▶ _Assignment_: Aside from the pictures, copy the listing exactly.

BEGIN Extracted data

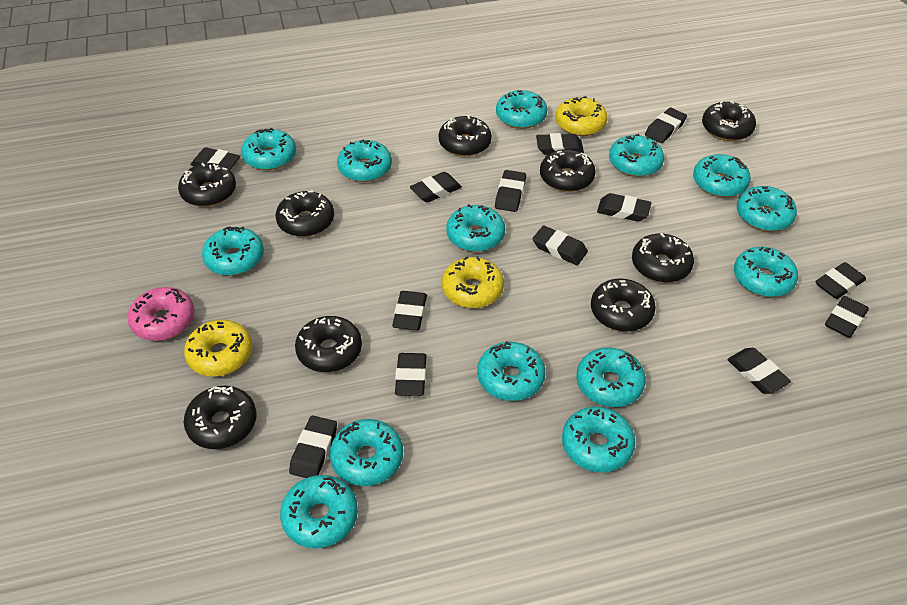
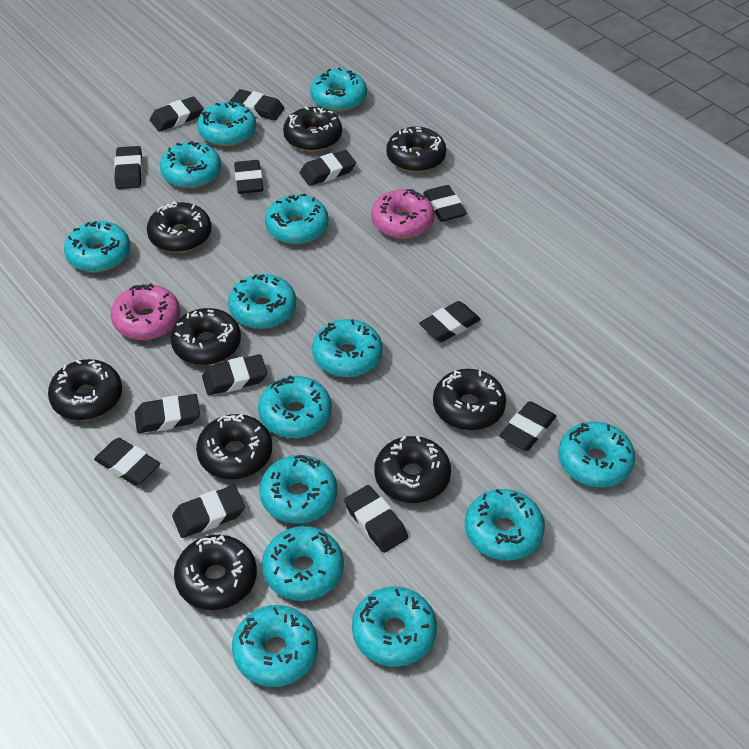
pink donut: 1 -> 2
yellow donut: 3 -> 0

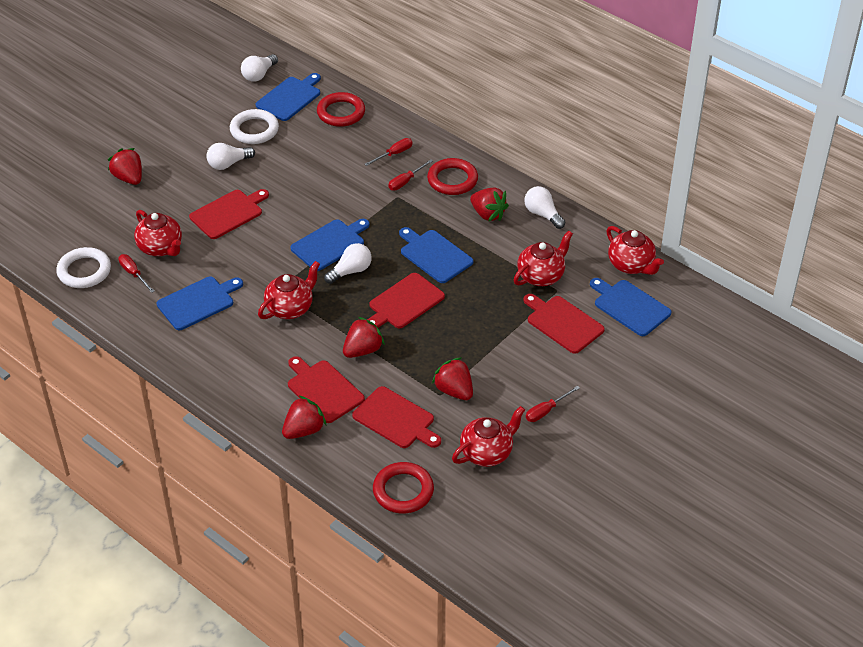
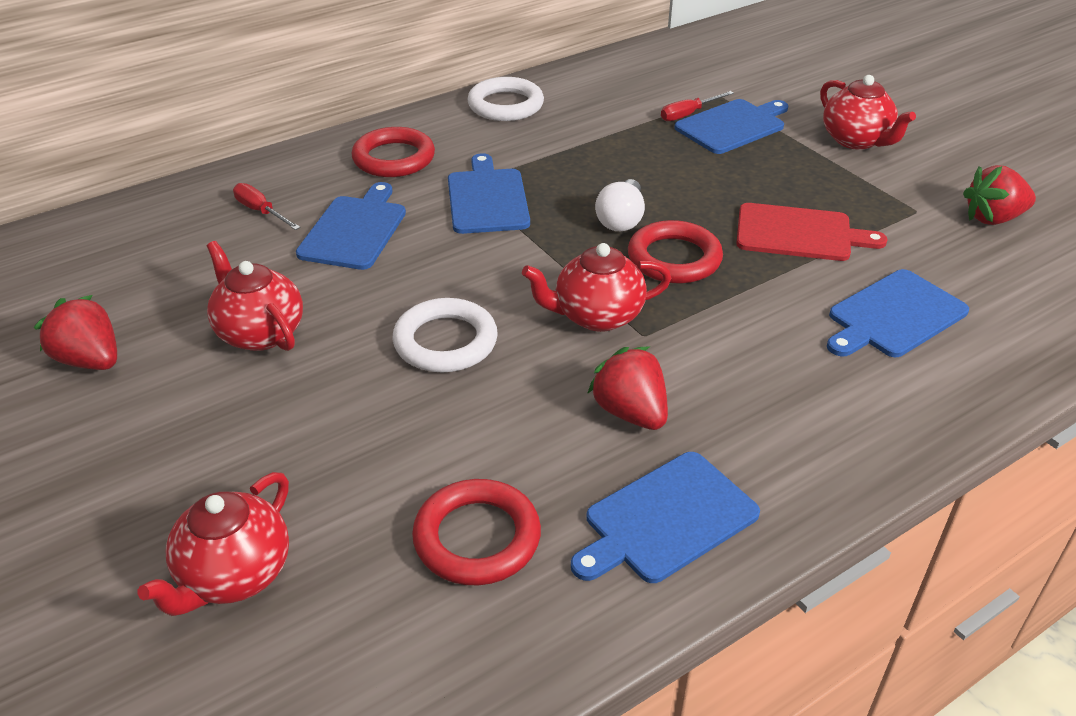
red cutting board: 5 -> 1
red screwdriver: 4 -> 2
red strawberry: 5 -> 3
red teapot: 5 -> 4
white light bulb: 4 -> 1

END Extracted data

▶ _Solution to this task_:
pink donut: 1 -> 2
yellow donut: 3 -> 0

red cutting board: 5 -> 1
red screwdriver: 4 -> 2
red strawberry: 5 -> 3
red teapot: 5 -> 4
white light bulb: 4 -> 1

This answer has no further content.